(Before-and-after change data)
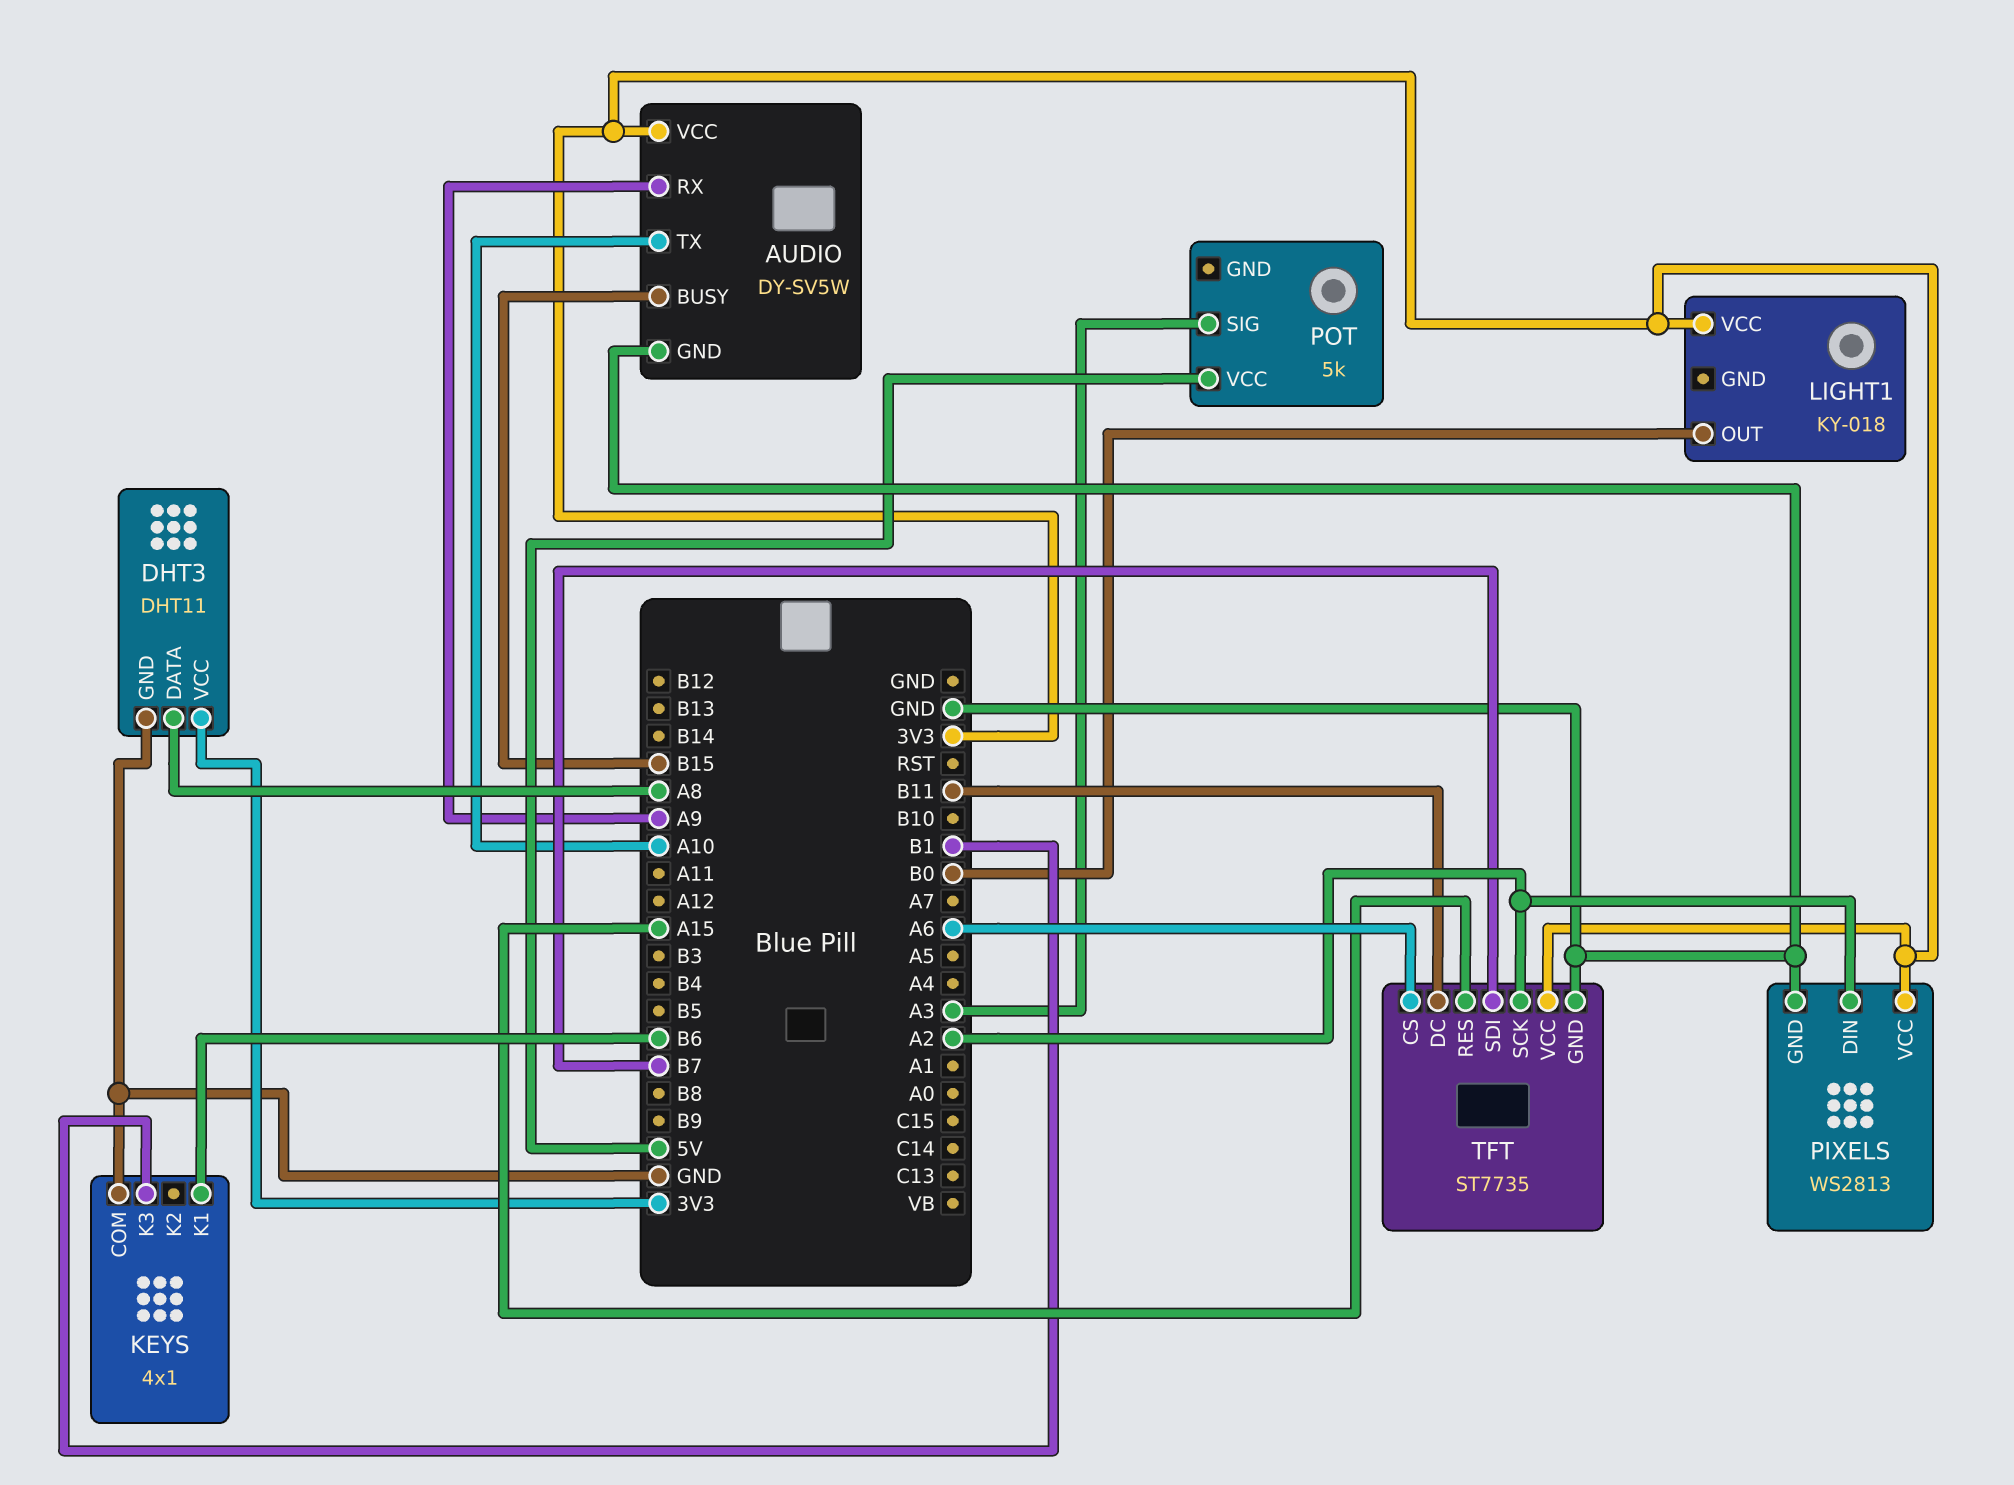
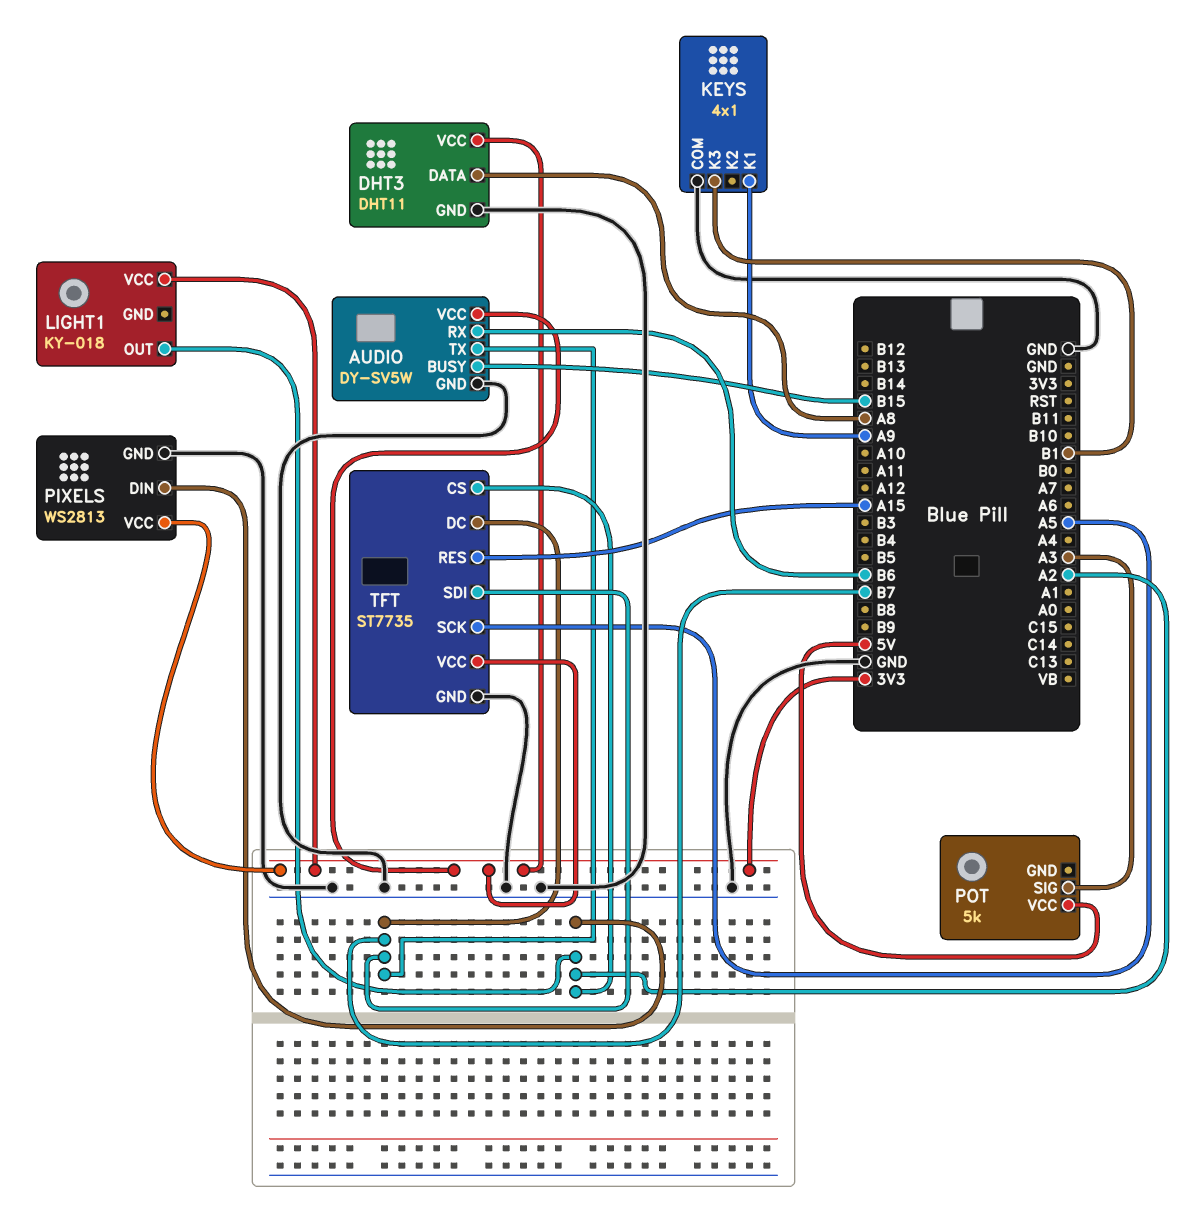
AUDIO pin RX: A9 -> B6
AUDIO pin TX: A10 -> B7
KEYS pin K1: B6 -> A9
LIGHT1 pin OUT: B0 -> A2
TFT pin CS: A6 -> A2
TFT pin DC: B11 -> B7
TFT pin SCK: A2 -> A5

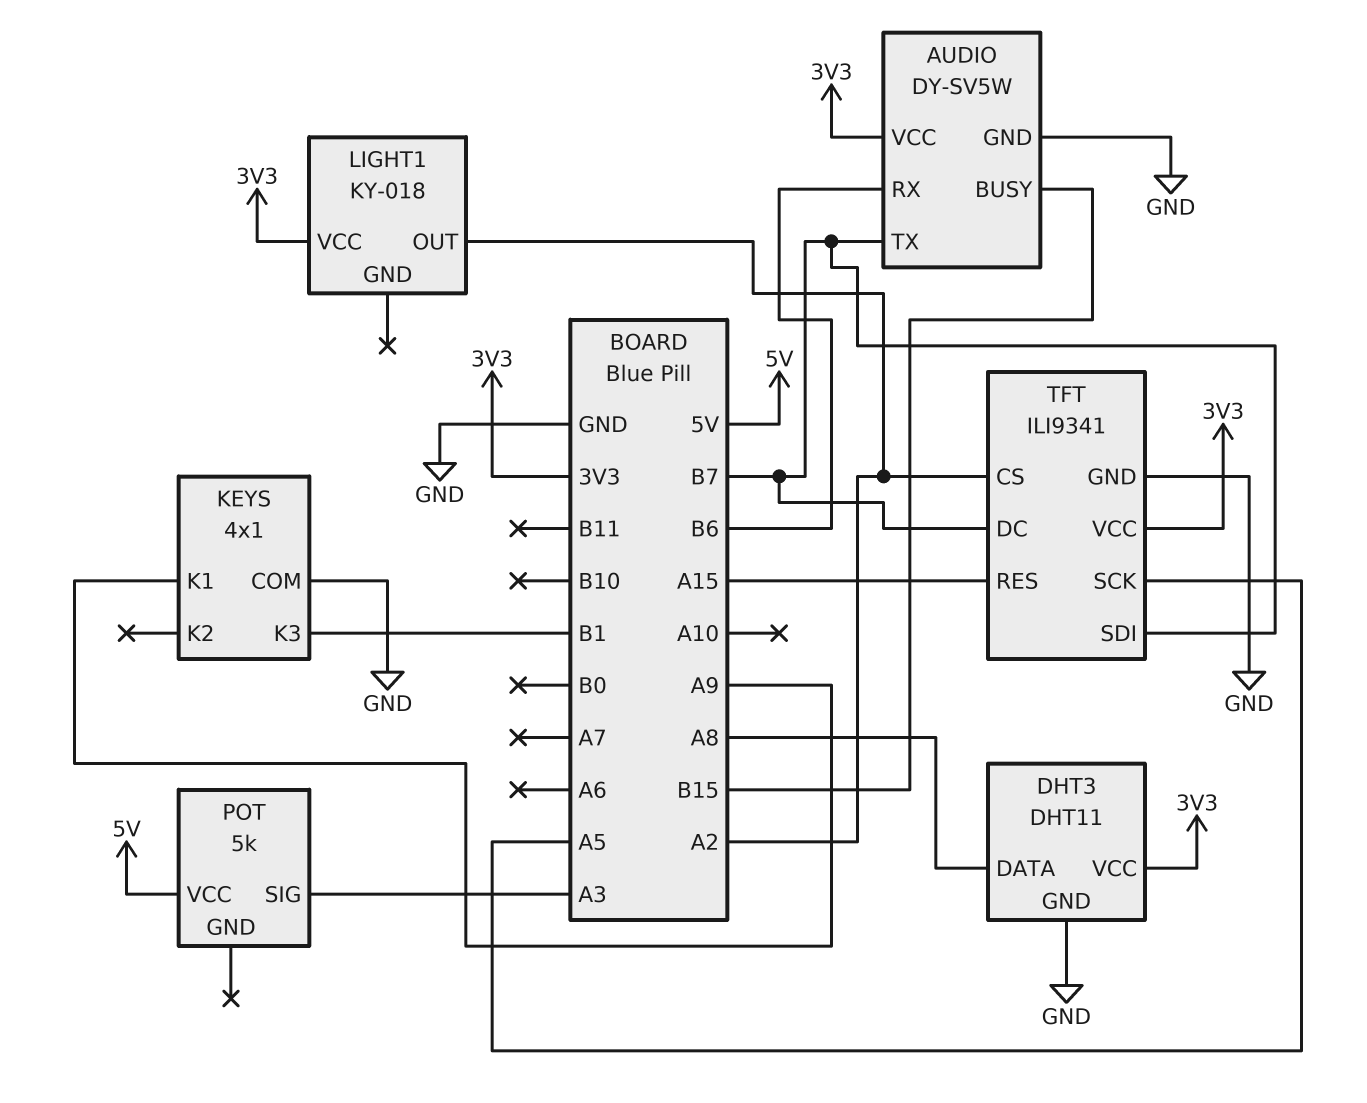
PIXELS: WS2813 -> none
PIXELS pin DIN: A2 -> none
PIXELS pin GND: GND -> none
PIXELS pin VCC: 3V3 -> none
TFT: ST7735 -> ILI9341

*Problem to work on*
Leave nothing out but the pictures when transcribing the records.

*The completed task*
AUDIO pin RX: A9 -> B6
AUDIO pin TX: A10 -> B7
KEYS pin K1: B6 -> A9
LIGHT1 pin OUT: B0 -> A2
TFT pin CS: A6 -> A2
TFT pin DC: B11 -> B7
TFT pin SCK: A2 -> A5

PIXELS: WS2813 -> none
PIXELS pin DIN: A2 -> none
PIXELS pin GND: GND -> none
PIXELS pin VCC: 3V3 -> none
TFT: ST7735 -> ILI9341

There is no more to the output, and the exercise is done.